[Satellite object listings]

BEGIN

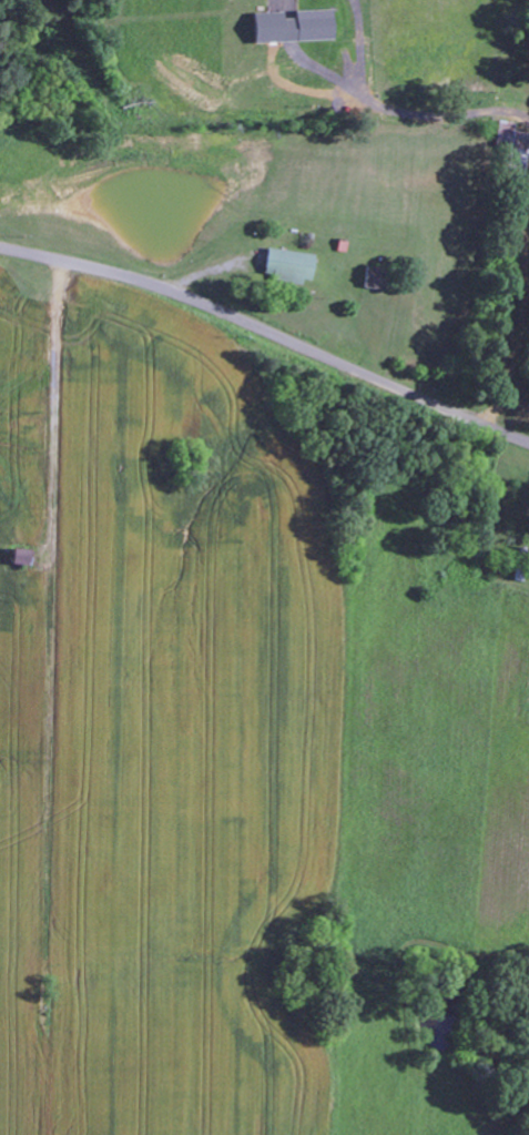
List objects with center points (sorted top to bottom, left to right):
building: (312, 25)
building: (266, 28)
building: (287, 266)
road: (268, 332)
building: (19, 558)

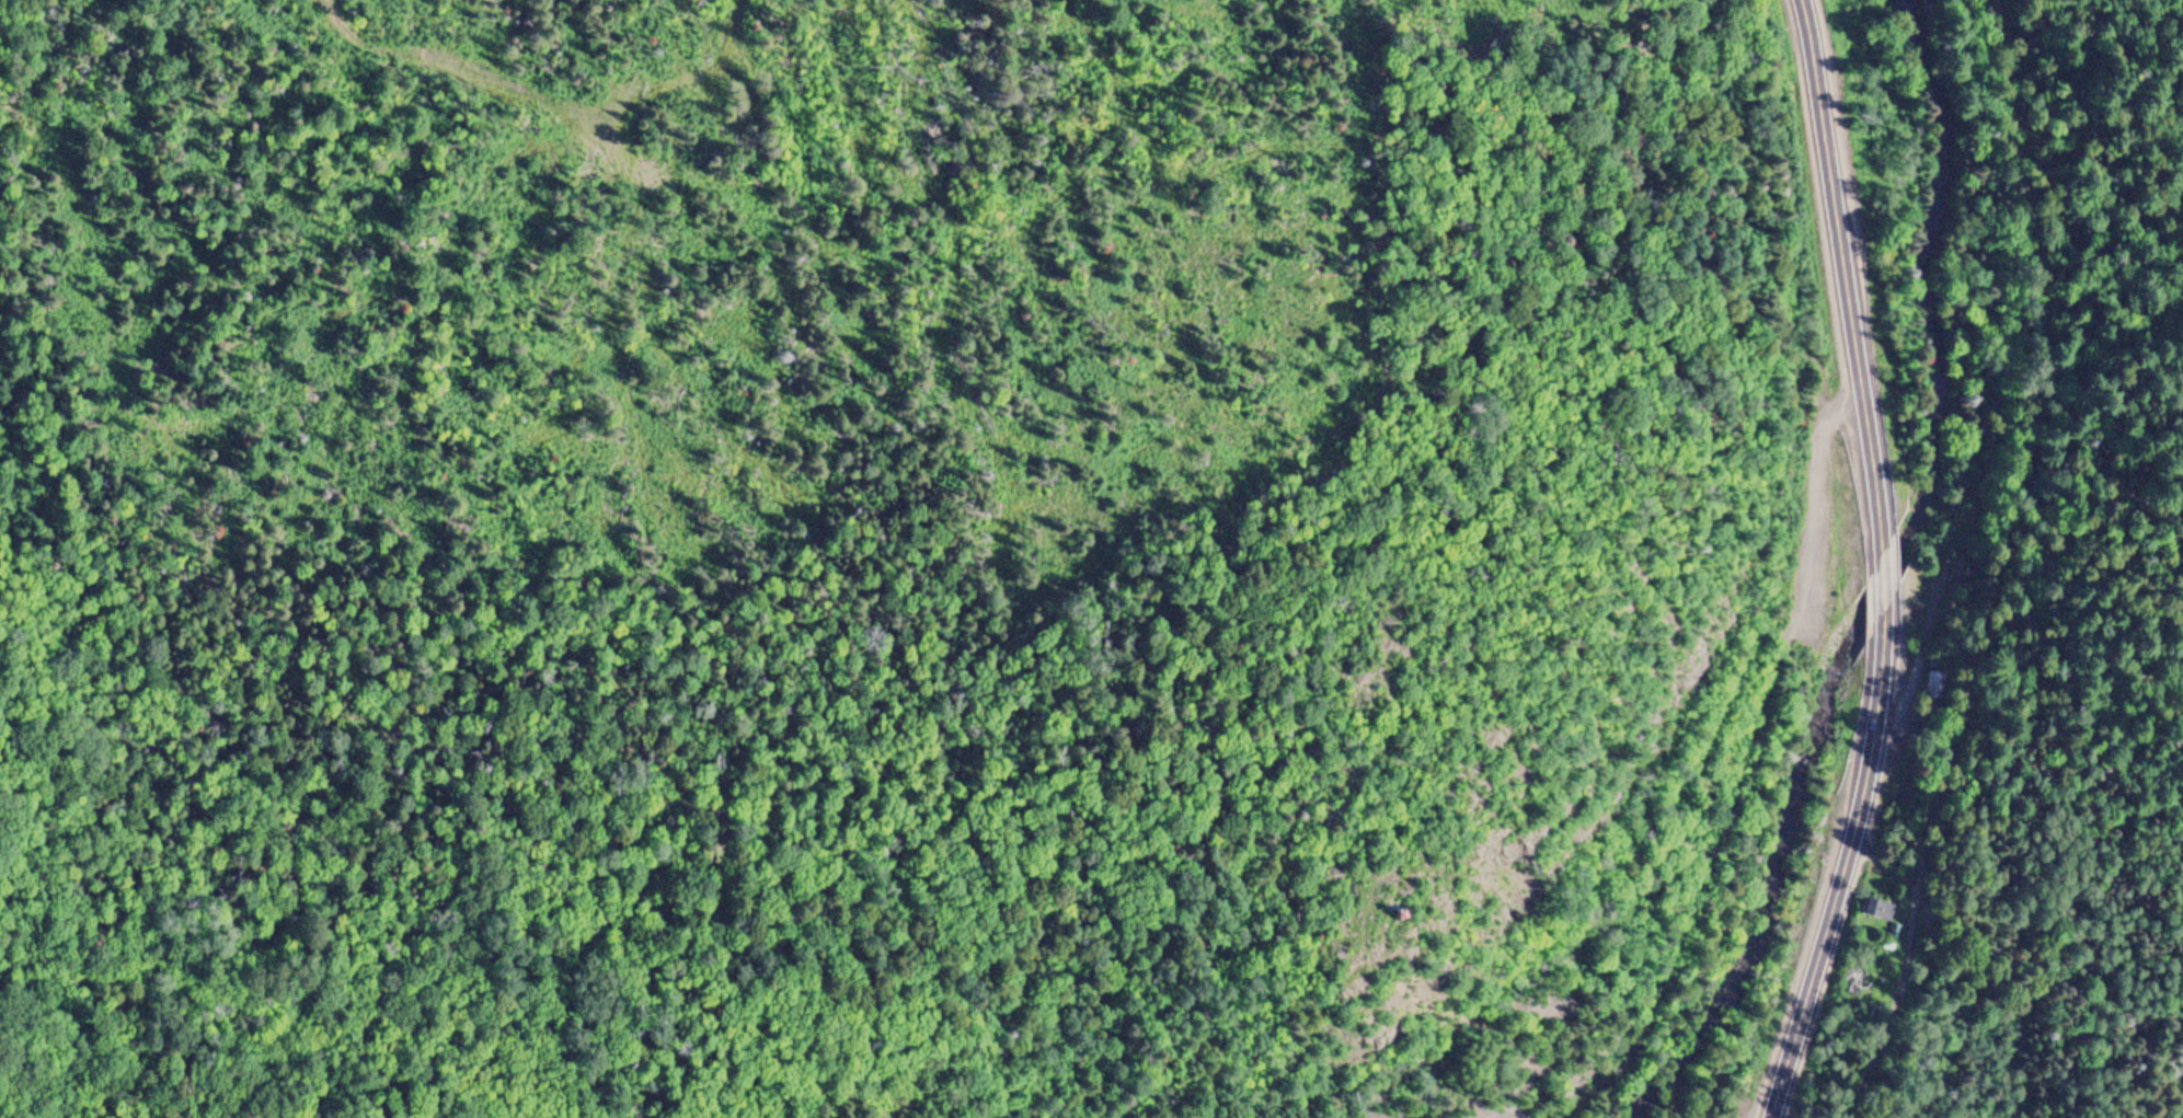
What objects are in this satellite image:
road: (1844, 275)
river: (1884, 582)
road: (1879, 583)
building: (1944, 651)
road: (1841, 868)
building: (1881, 911)

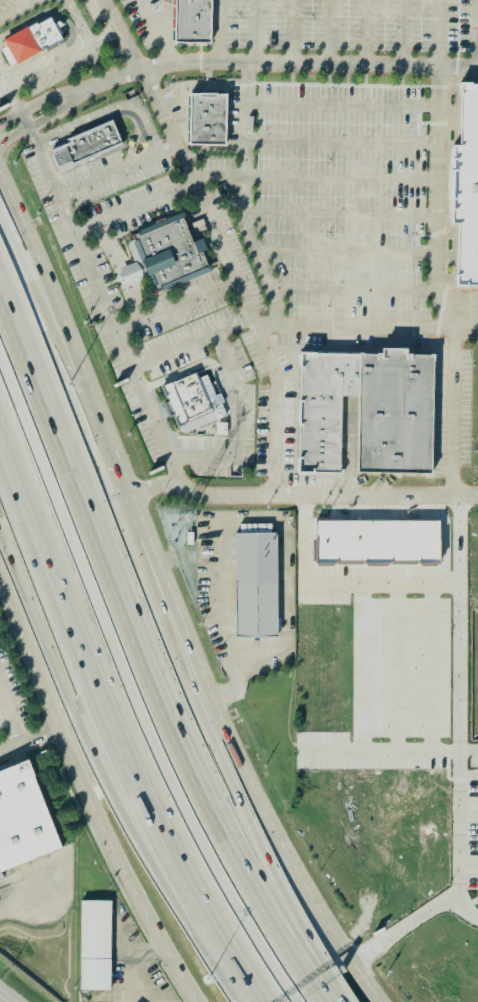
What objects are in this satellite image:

END

## Instructions for the task:
Print every entry exactly; omit the pictures.

## Result:
List objects with center points (sorted top to bottom, left to right):
building: (312, 25)
building: (266, 28)
building: (287, 266)
road: (268, 332)
building: (19, 558)

What objects are in this satellite image:
road: (1844, 275)
river: (1884, 582)
road: (1879, 583)
building: (1944, 651)
road: (1841, 868)
building: (1881, 911)

What objects are in this satellite image:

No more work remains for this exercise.